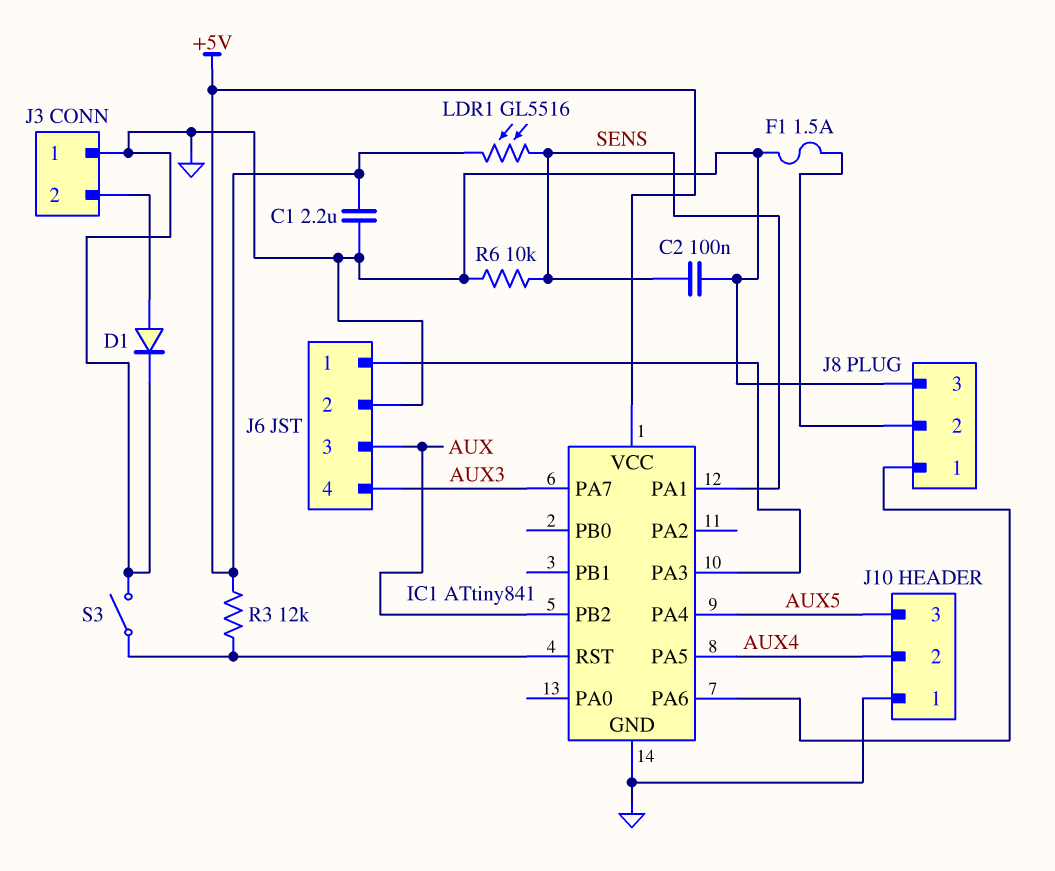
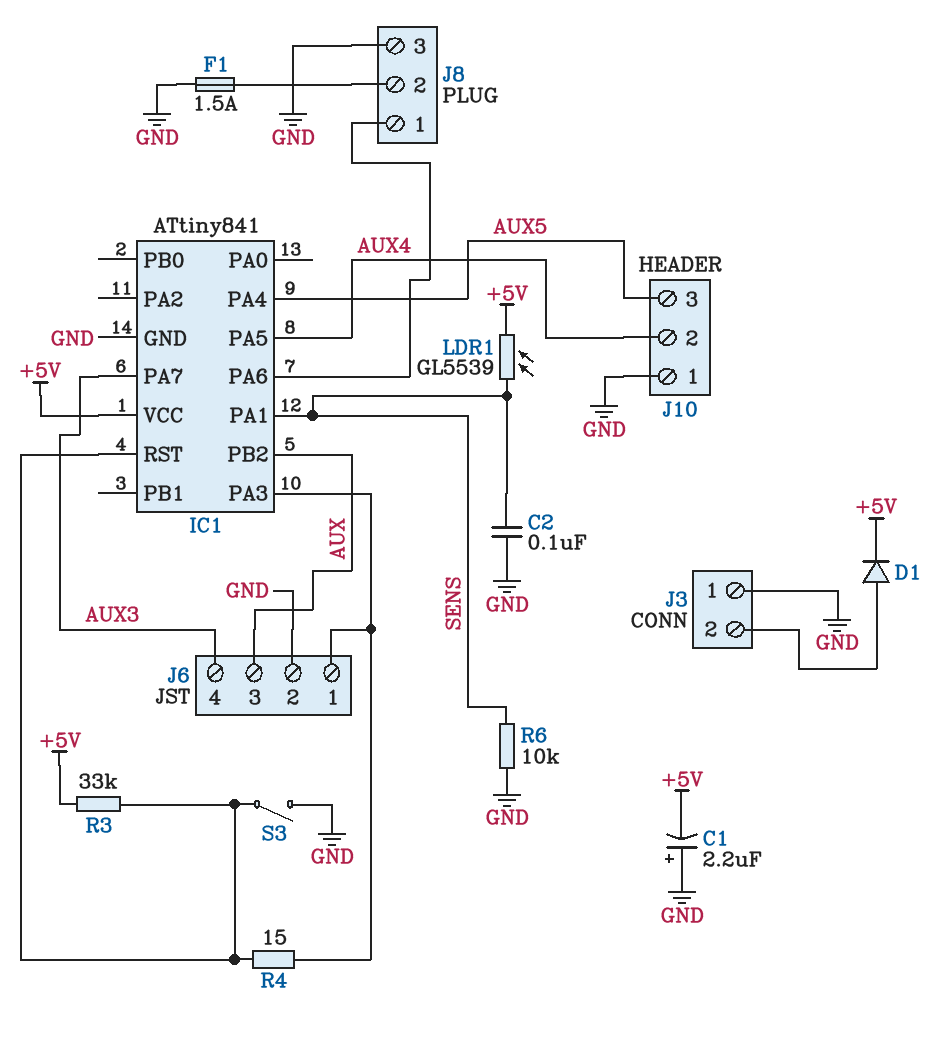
C1: 2.2uF (+5V, GND) -> 2.2uF (plus GND, minus +5V)
D1: diode (A J3/2, K GND) -> diode (A J3/2, K +5V)
LDR1: GL5516 (+5V, SENS) -> GL5539 (+5V, SENS)
R3: 12k (+5V, IC1/RST) -> 33k (+5V, IC1/RST)
R4: none -> 15 (IC1/PA3, IC1/RST)

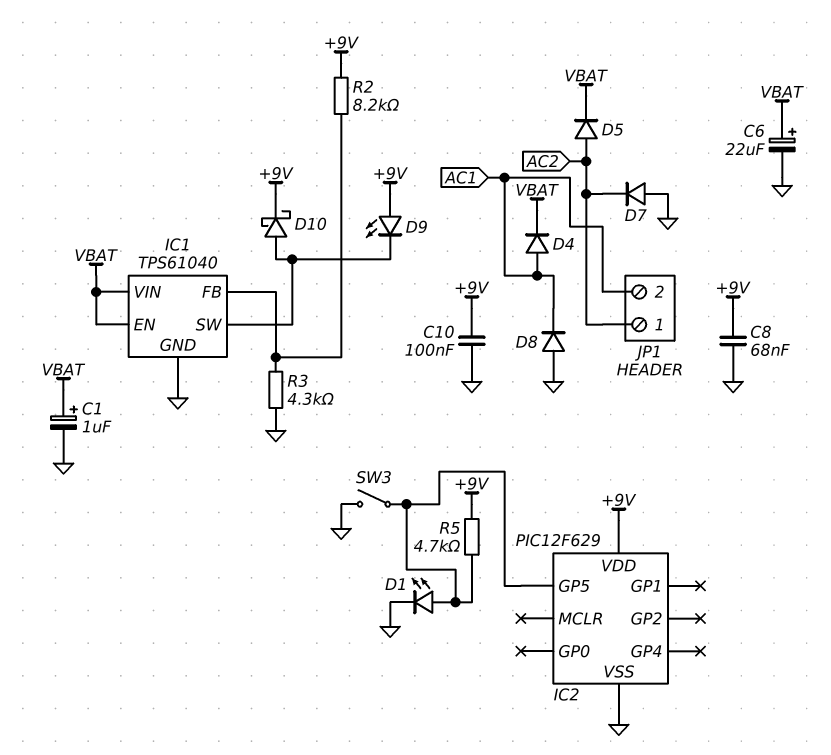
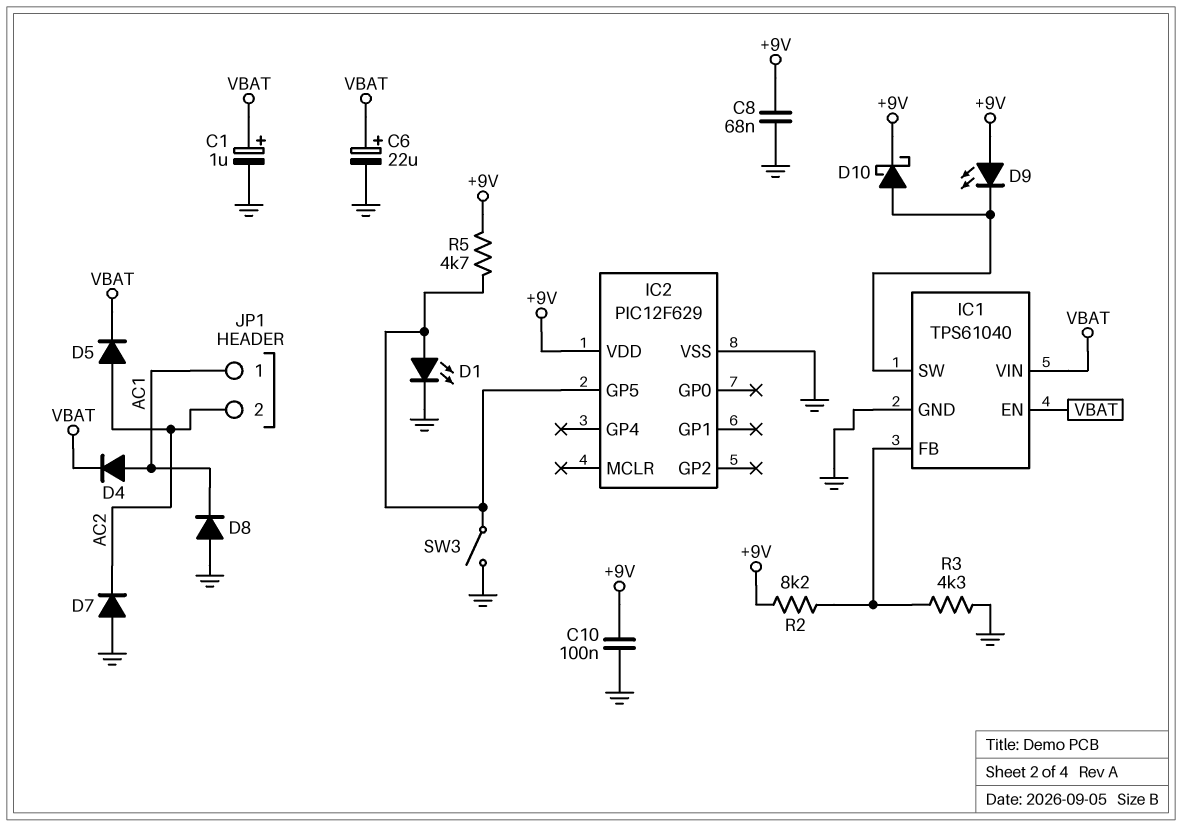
JP1 pin 1: AC2 -> AC1
JP1 pin 2: AC1 -> AC2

:::::

- WHAT THE EXERCISE ASKS
A verbatim copy of every record is required, with all pictures excluded.

- TASK OUTPUT
C1: 2.2uF (+5V, GND) -> 2.2uF (plus GND, minus +5V)
D1: diode (A J3/2, K GND) -> diode (A J3/2, K +5V)
LDR1: GL5516 (+5V, SENS) -> GL5539 (+5V, SENS)
R3: 12k (+5V, IC1/RST) -> 33k (+5V, IC1/RST)
R4: none -> 15 (IC1/PA3, IC1/RST)

JP1 pin 1: AC2 -> AC1
JP1 pin 2: AC1 -> AC2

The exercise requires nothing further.